# TASK DETAILS:
In the listing below, find each line containing "none" and report it.

# MATERIAL FOR THE TASK:
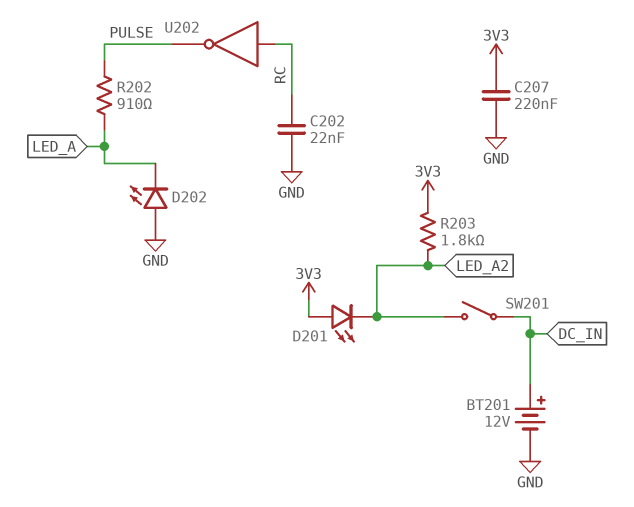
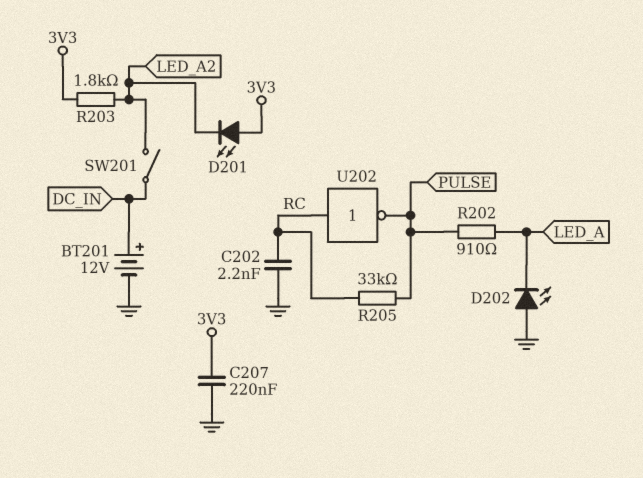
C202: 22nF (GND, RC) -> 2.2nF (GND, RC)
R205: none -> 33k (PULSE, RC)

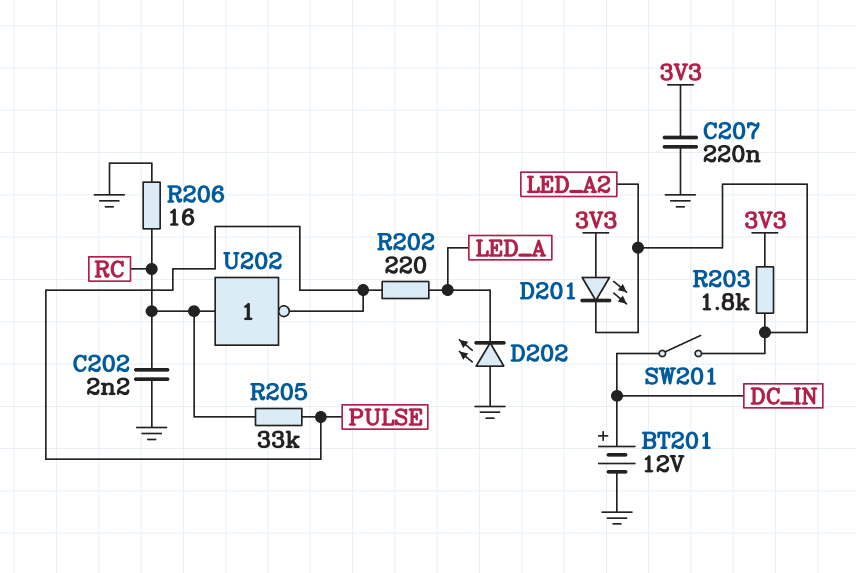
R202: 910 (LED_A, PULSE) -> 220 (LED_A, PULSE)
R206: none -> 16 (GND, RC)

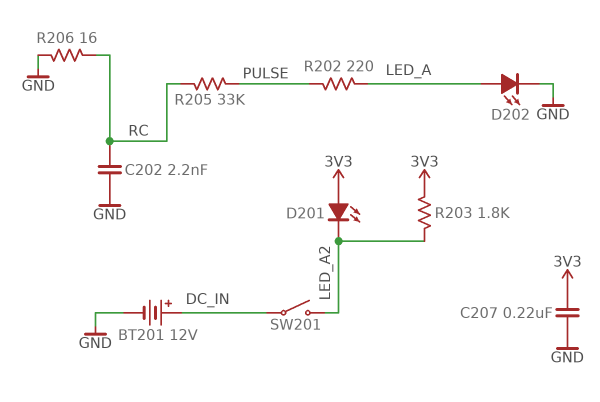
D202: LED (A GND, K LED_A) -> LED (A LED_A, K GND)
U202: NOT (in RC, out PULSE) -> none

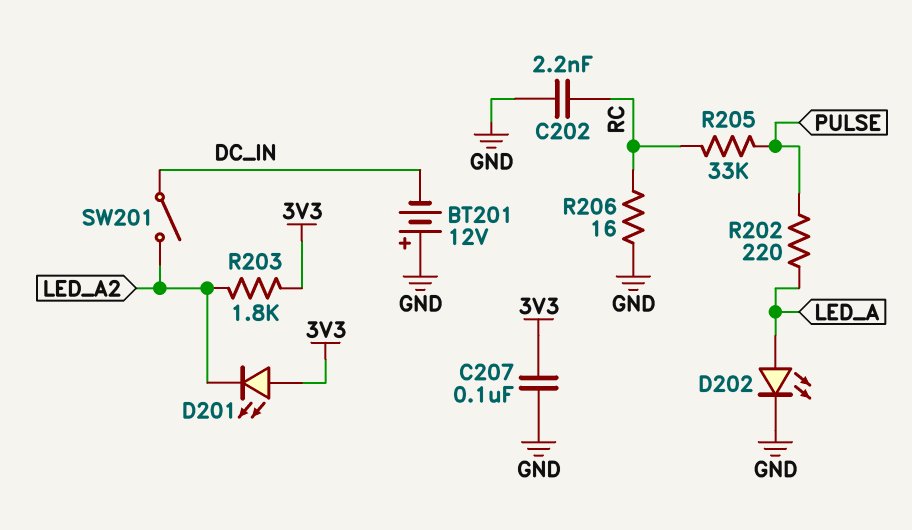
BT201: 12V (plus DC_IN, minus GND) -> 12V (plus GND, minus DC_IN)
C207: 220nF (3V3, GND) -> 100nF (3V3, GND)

# EXERCISE OUTPUT:
R205: none -> 33k (PULSE, RC)
R206: none -> 16 (GND, RC)
U202: NOT (in RC, out PULSE) -> none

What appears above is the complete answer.